## WHAT IS BEING ASKED
Copy every line of the data below verbatim, in the same order.

(A run of data)
# # # # #
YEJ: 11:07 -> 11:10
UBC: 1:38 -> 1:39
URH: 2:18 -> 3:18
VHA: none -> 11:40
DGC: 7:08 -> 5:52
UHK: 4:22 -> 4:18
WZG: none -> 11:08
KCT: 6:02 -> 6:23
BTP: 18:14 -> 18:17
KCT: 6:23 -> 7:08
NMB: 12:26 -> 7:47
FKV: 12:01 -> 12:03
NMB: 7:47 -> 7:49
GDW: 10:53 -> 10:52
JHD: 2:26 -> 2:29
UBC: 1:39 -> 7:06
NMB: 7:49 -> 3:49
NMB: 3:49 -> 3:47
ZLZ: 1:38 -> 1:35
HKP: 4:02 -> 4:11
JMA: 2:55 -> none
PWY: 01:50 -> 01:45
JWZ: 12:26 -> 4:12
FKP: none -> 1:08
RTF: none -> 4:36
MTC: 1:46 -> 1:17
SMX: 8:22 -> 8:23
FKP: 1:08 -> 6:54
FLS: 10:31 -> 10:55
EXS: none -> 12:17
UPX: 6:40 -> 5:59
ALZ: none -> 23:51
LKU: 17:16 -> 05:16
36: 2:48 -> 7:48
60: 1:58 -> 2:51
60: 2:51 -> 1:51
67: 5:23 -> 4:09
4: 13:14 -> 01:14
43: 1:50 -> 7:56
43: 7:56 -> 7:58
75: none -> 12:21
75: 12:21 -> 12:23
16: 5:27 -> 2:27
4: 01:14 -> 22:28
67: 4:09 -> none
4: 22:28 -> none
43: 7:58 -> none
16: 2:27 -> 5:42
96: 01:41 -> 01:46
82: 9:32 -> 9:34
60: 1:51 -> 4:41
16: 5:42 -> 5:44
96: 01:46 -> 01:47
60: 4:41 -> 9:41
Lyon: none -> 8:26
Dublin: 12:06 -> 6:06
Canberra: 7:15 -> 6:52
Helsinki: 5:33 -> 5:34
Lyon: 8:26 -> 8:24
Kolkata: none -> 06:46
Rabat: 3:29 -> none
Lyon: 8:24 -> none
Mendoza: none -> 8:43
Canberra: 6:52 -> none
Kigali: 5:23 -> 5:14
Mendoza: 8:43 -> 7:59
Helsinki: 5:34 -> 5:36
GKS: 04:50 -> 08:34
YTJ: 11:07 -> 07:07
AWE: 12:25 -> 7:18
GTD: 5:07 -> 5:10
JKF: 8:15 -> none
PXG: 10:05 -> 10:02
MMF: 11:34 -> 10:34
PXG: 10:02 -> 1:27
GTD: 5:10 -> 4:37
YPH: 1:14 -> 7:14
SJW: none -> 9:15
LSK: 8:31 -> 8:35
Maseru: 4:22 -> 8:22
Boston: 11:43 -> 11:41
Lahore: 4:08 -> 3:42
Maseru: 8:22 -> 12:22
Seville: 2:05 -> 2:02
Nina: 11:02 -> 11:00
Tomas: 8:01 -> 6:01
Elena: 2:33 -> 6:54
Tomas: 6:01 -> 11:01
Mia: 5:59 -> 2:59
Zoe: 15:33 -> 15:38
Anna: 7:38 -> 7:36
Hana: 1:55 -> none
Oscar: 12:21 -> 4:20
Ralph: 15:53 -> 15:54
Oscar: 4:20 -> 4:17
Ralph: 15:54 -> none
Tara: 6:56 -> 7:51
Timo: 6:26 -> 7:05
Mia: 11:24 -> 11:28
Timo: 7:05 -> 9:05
# # # # #
## TASK OUTPUT
YEJ: 11:07 -> 11:10
UBC: 1:38 -> 1:39
URH: 2:18 -> 3:18
VHA: none -> 11:40
DGC: 7:08 -> 5:52
UHK: 4:22 -> 4:18
WZG: none -> 11:08
KCT: 6:02 -> 6:23
BTP: 18:14 -> 18:17
KCT: 6:23 -> 7:08
NMB: 12:26 -> 7:47
FKV: 12:01 -> 12:03
NMB: 7:47 -> 7:49
GDW: 10:53 -> 10:52
JHD: 2:26 -> 2:29
UBC: 1:39 -> 7:06
NMB: 7:49 -> 3:49
NMB: 3:49 -> 3:47
ZLZ: 1:38 -> 1:35
HKP: 4:02 -> 4:11
JMA: 2:55 -> none
PWY: 01:50 -> 01:45
JWZ: 12:26 -> 4:12
FKP: none -> 1:08
RTF: none -> 4:36
MTC: 1:46 -> 1:17
SMX: 8:22 -> 8:23
FKP: 1:08 -> 6:54
FLS: 10:31 -> 10:55
EXS: none -> 12:17
UPX: 6:40 -> 5:59
ALZ: none -> 23:51
LKU: 17:16 -> 05:16
36: 2:48 -> 7:48
60: 1:58 -> 2:51
60: 2:51 -> 1:51
67: 5:23 -> 4:09
4: 13:14 -> 01:14
43: 1:50 -> 7:56
43: 7:56 -> 7:58
75: none -> 12:21
75: 12:21 -> 12:23
16: 5:27 -> 2:27
4: 01:14 -> 22:28
67: 4:09 -> none
4: 22:28 -> none
43: 7:58 -> none
16: 2:27 -> 5:42
96: 01:41 -> 01:46
82: 9:32 -> 9:34
60: 1:51 -> 4:41
16: 5:42 -> 5:44
96: 01:46 -> 01:47
60: 4:41 -> 9:41
Lyon: none -> 8:26
Dublin: 12:06 -> 6:06
Canberra: 7:15 -> 6:52
Helsinki: 5:33 -> 5:34
Lyon: 8:26 -> 8:24
Kolkata: none -> 06:46
Rabat: 3:29 -> none
Lyon: 8:24 -> none
Mendoza: none -> 8:43
Canberra: 6:52 -> none
Kigali: 5:23 -> 5:14
Mendoza: 8:43 -> 7:59
Helsinki: 5:34 -> 5:36
GKS: 04:50 -> 08:34
YTJ: 11:07 -> 07:07
AWE: 12:25 -> 7:18
GTD: 5:07 -> 5:10
JKF: 8:15 -> none
PXG: 10:05 -> 10:02
MMF: 11:34 -> 10:34
PXG: 10:02 -> 1:27
GTD: 5:10 -> 4:37
YPH: 1:14 -> 7:14
SJW: none -> 9:15
LSK: 8:31 -> 8:35
Maseru: 4:22 -> 8:22
Boston: 11:43 -> 11:41
Lahore: 4:08 -> 3:42
Maseru: 8:22 -> 12:22
Seville: 2:05 -> 2:02
Nina: 11:02 -> 11:00
Tomas: 8:01 -> 6:01
Elena: 2:33 -> 6:54
Tomas: 6:01 -> 11:01
Mia: 5:59 -> 2:59
Zoe: 15:33 -> 15:38
Anna: 7:38 -> 7:36
Hana: 1:55 -> none
Oscar: 12:21 -> 4:20
Ralph: 15:53 -> 15:54
Oscar: 4:20 -> 4:17
Ralph: 15:54 -> none
Tara: 6:56 -> 7:51
Timo: 6:26 -> 7:05
Mia: 11:24 -> 11:28
Timo: 7:05 -> 9:05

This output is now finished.